(Task directions)
With pictures omitted, output the records below exactly as they appear.

(Records from a dataset)
##############################
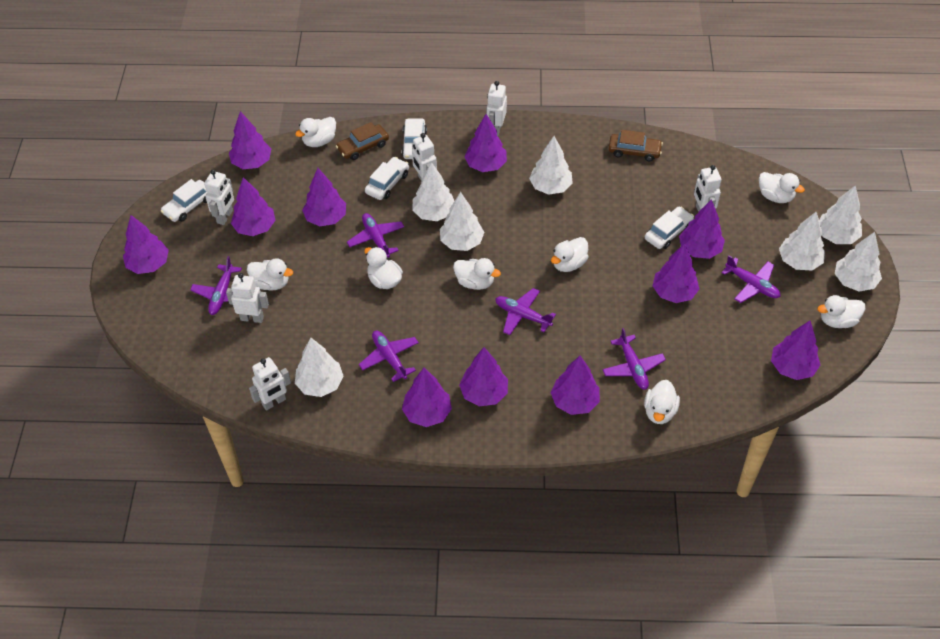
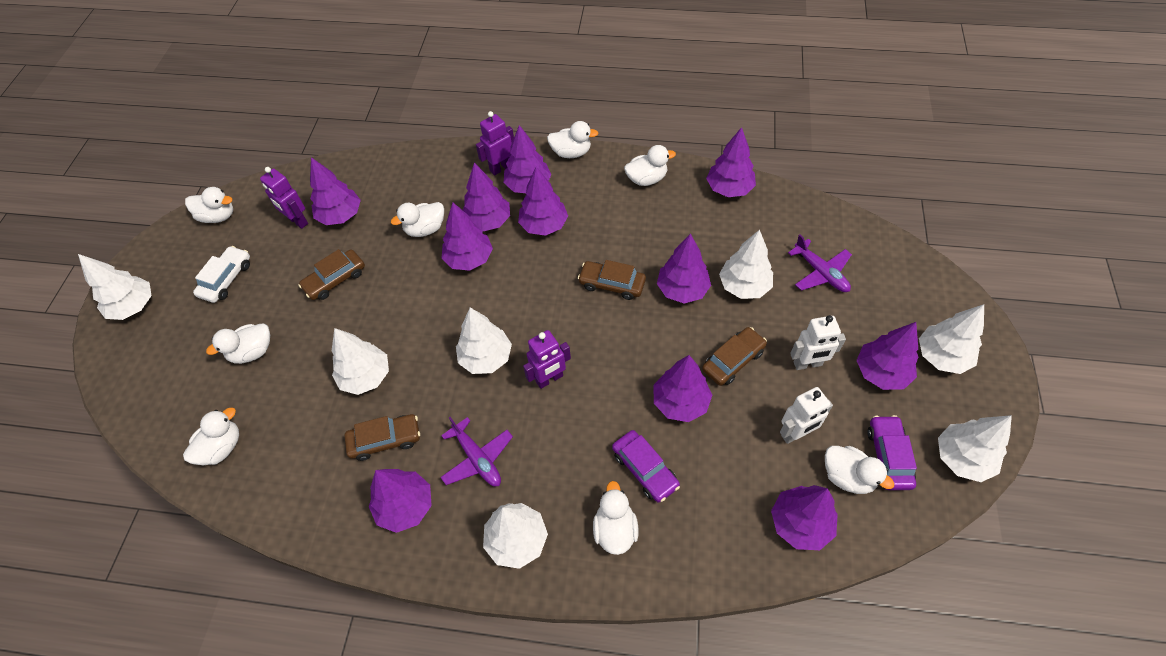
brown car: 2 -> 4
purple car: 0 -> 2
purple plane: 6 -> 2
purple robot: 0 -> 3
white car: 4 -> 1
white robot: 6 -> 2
##############################
(Reply to the task)
brown car: 2 -> 4
purple car: 0 -> 2
purple plane: 6 -> 2
purple robot: 0 -> 3
white car: 4 -> 1
white robot: 6 -> 2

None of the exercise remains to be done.